**AIM OF THE EXERCISE**: The answer must consist of every line below containing "degrees".

**STUDY MATERIAL**:

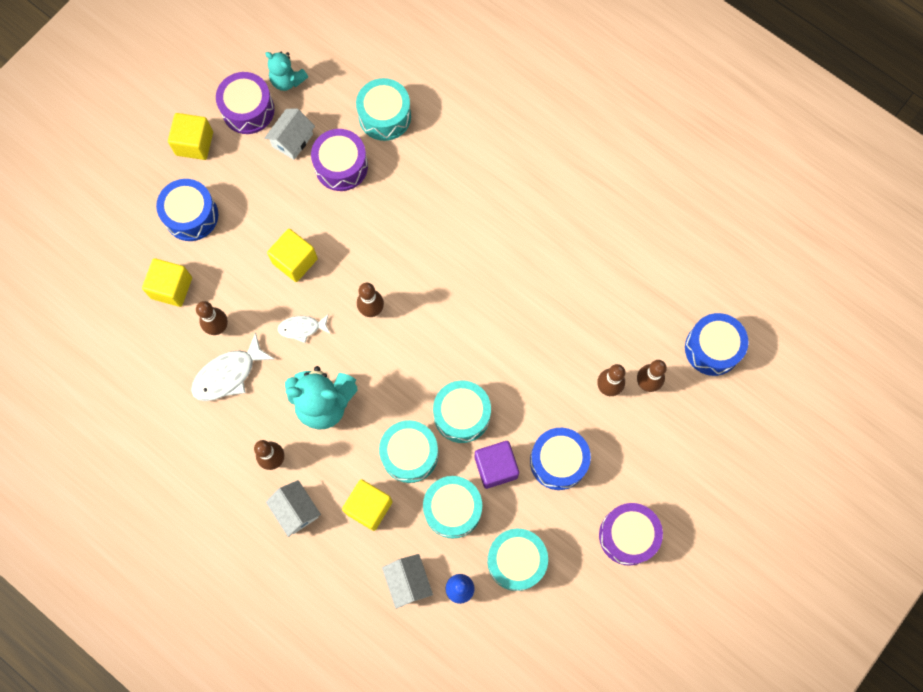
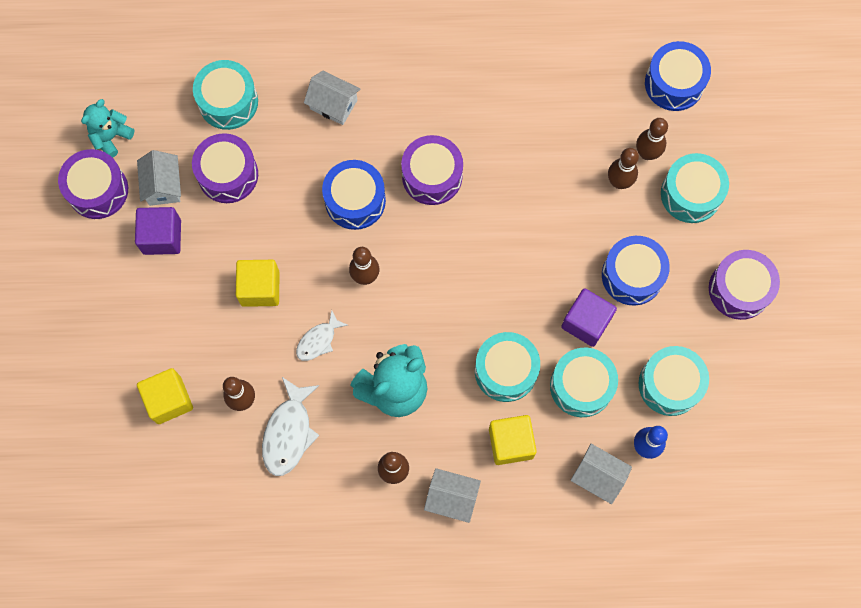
camera: 40 degrees left, 0 degrees up
(191, 215) = (129, 323): blue drum -> blue drum (355, 200)
(194, 143) = (74, 257): yellow cube -> none
(262, 174) = (162, 237): none -> purple cube
(287, 80) = (111, 137): turquoise teddy bear -> turquoise teddy bear turned 135 degrees clockwise
(454, 173) = (333, 104): none -> white house
(462, 415) = (520, 302): turquoise drum -> turquoise drum (691, 194)
(478, 277) = (432, 176): none -> purple drum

**REPLY TO THE TASK**:
camera: 40 degrees left, 0 degrees up
(287, 80) = (111, 137): turquoise teddy bear -> turquoise teddy bear turned 135 degrees clockwise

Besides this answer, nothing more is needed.